= Exercise =
Repeat only the lines running from the beginning of the material through the line that contains "Walter - Mail: [260,94,565,271]".

***

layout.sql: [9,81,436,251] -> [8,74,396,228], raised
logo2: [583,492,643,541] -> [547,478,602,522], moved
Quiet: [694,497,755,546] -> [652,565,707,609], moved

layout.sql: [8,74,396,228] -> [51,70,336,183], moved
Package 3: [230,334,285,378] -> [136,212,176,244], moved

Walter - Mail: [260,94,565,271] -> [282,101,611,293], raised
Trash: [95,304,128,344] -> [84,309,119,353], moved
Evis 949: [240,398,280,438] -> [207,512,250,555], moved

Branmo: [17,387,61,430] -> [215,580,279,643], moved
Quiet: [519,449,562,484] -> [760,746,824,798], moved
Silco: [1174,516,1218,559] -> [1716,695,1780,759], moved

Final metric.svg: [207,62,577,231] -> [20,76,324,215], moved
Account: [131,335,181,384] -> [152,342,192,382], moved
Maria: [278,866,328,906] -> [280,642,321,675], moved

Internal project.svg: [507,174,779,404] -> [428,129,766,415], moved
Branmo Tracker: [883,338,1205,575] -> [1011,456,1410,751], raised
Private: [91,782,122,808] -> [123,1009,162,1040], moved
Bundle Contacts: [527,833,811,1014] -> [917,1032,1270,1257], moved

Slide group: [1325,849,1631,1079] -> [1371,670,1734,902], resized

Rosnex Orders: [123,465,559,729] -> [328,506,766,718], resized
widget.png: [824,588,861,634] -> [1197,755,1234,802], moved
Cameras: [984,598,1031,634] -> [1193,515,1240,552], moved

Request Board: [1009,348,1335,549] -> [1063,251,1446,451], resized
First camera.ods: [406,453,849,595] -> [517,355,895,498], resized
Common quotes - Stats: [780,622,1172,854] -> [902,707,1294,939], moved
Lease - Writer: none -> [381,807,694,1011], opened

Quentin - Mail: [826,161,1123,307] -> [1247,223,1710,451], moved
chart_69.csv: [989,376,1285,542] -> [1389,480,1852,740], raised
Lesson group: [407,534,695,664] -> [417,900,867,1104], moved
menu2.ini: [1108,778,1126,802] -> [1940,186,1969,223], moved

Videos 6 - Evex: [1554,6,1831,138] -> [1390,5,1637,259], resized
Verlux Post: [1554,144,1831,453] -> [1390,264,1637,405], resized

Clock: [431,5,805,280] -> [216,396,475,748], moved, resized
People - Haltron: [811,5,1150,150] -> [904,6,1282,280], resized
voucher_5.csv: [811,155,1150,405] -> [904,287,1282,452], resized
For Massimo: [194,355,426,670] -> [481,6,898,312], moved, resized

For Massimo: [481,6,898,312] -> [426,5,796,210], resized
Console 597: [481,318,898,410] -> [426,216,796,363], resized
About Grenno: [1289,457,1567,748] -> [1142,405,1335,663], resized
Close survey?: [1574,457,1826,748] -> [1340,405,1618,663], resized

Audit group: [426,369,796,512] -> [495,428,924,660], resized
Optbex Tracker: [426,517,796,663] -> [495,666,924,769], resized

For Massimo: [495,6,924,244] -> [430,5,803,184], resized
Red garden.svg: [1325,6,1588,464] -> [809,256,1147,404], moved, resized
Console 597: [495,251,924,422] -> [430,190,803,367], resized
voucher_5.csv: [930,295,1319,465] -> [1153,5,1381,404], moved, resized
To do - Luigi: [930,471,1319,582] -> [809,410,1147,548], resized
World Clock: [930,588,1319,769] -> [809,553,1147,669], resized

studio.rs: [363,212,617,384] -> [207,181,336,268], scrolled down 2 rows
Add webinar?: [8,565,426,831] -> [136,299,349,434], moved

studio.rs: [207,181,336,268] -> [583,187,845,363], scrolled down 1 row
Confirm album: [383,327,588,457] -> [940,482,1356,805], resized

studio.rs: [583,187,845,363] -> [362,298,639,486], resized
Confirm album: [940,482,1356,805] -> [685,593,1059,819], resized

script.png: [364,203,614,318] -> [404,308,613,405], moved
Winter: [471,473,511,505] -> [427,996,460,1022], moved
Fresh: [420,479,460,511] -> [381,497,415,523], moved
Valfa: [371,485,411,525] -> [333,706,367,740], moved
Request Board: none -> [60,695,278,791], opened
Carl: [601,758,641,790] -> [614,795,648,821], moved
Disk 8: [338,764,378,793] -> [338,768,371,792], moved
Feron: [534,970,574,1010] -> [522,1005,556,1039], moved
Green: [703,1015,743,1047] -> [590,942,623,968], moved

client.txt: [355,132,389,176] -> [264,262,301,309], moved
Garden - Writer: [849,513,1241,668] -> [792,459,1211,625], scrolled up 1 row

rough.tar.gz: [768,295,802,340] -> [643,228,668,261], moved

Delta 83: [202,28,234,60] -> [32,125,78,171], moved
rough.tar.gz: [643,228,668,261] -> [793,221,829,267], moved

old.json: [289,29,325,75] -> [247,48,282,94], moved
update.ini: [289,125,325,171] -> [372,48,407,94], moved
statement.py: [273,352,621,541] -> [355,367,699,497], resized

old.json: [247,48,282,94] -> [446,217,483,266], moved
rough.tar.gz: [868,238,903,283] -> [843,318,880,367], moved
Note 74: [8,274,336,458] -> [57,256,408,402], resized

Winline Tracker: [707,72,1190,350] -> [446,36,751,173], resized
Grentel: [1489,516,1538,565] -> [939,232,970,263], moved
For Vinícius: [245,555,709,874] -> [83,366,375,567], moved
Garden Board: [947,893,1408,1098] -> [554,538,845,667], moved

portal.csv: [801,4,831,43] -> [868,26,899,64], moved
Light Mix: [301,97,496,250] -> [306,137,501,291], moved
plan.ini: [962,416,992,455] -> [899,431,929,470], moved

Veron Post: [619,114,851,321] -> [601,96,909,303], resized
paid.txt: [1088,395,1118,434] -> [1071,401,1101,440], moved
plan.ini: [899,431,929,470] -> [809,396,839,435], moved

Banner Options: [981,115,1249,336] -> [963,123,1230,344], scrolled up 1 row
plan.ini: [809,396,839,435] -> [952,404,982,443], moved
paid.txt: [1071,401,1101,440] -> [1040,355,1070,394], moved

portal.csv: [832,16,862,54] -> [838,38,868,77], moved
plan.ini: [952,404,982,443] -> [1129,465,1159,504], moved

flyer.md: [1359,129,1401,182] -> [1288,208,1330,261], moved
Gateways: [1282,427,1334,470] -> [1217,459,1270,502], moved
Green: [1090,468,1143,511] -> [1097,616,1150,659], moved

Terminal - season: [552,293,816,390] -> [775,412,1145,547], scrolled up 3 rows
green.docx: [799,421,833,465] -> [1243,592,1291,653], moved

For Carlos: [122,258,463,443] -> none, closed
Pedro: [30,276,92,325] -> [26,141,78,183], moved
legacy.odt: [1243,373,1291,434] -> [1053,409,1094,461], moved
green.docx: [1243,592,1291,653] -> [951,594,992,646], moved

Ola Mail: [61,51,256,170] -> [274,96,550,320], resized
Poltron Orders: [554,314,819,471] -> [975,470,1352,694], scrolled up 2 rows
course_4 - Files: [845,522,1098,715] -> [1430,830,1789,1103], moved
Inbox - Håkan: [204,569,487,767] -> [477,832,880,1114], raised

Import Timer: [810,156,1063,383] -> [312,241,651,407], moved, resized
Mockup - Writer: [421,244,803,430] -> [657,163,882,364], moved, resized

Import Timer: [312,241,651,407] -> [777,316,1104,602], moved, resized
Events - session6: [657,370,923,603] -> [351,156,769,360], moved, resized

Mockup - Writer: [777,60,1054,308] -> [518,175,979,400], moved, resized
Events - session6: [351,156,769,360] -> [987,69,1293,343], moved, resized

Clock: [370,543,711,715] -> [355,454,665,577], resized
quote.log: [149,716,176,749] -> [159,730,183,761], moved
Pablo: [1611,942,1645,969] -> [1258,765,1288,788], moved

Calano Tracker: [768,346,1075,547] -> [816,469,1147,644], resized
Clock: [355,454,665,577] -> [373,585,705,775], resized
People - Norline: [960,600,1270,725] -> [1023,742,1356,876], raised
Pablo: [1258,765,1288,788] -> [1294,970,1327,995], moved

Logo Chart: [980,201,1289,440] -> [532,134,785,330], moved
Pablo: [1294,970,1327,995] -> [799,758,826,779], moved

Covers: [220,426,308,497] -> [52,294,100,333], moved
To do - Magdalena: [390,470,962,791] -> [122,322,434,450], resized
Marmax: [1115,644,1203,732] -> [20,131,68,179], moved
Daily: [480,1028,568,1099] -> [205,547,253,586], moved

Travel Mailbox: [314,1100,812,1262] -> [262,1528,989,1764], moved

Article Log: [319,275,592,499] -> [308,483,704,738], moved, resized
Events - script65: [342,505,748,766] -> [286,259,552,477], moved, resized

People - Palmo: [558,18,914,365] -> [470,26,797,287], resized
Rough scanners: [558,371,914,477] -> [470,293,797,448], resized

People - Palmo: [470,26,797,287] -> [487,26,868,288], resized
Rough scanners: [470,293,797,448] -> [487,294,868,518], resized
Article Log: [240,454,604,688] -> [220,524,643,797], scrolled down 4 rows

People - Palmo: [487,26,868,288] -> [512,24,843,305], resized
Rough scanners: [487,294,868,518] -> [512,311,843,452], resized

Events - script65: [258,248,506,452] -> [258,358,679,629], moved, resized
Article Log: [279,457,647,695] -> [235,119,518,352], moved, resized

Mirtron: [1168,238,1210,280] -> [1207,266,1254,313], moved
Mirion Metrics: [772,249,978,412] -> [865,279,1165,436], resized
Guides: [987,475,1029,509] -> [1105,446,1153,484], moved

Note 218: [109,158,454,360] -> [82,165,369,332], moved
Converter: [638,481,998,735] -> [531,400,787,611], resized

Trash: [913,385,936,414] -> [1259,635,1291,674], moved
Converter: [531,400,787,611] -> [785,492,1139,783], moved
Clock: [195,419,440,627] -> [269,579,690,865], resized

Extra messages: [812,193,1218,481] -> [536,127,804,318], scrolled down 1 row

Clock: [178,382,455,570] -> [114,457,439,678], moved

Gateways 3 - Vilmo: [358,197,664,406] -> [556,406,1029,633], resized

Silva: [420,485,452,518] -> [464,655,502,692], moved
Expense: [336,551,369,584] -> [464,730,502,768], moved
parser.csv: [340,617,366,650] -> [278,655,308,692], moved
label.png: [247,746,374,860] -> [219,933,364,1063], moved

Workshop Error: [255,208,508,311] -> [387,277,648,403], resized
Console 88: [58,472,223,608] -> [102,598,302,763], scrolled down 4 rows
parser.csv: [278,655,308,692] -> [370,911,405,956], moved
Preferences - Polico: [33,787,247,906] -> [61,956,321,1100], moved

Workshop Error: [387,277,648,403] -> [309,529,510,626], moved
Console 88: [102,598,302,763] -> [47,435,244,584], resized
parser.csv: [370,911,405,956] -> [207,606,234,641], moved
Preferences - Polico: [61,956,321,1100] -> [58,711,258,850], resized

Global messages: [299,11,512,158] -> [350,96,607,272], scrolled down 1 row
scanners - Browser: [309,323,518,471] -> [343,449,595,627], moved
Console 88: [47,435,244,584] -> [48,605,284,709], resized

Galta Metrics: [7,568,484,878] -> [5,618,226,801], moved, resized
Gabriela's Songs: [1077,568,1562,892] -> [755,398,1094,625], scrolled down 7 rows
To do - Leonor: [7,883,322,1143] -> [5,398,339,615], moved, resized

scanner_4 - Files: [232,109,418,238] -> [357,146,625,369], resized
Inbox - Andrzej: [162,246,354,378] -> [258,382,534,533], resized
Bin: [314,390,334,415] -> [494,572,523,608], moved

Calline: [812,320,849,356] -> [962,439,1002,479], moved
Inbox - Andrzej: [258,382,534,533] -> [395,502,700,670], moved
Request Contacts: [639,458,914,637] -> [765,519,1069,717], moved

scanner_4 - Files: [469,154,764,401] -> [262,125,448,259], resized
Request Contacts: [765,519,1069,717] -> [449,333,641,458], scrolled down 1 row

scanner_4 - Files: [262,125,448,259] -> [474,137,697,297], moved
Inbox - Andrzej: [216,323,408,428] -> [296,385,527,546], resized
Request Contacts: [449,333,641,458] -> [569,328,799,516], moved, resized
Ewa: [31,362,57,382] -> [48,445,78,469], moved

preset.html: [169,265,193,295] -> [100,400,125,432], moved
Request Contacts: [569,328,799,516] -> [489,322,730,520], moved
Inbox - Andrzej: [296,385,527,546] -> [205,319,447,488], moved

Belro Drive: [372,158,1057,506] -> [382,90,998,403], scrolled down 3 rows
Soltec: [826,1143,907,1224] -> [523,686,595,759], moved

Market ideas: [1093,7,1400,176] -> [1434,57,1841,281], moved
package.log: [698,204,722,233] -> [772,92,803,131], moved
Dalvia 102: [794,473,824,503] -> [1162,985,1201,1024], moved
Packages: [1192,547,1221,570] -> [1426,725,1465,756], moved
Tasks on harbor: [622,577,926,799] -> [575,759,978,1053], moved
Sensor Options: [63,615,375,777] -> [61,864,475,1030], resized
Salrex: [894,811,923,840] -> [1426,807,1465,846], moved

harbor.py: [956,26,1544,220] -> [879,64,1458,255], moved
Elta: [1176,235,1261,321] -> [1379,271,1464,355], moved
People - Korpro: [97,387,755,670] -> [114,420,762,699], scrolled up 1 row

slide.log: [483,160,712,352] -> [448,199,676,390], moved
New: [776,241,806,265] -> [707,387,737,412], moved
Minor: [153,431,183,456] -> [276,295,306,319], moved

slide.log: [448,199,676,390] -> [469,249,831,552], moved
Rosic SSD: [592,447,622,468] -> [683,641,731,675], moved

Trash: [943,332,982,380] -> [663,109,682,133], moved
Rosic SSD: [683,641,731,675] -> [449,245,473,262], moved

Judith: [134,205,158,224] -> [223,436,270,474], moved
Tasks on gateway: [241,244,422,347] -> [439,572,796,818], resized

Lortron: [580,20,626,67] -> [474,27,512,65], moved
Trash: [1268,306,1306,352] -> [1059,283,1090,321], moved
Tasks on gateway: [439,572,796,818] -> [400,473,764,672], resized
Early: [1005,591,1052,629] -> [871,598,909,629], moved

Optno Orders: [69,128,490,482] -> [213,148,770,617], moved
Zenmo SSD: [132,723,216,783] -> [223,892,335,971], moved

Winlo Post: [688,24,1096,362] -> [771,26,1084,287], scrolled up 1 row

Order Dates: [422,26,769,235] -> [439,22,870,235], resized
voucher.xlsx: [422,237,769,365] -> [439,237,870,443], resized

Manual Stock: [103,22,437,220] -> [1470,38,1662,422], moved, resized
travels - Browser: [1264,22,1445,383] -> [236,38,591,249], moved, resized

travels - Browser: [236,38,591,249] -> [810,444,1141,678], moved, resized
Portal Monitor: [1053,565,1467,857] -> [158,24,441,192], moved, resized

***

= Answer to the problem =
layout.sql: [9,81,436,251] -> [8,74,396,228], raised
logo2: [583,492,643,541] -> [547,478,602,522], moved
Quiet: [694,497,755,546] -> [652,565,707,609], moved

layout.sql: [8,74,396,228] -> [51,70,336,183], moved
Package 3: [230,334,285,378] -> [136,212,176,244], moved

Walter - Mail: [260,94,565,271] -> [282,101,611,293], raised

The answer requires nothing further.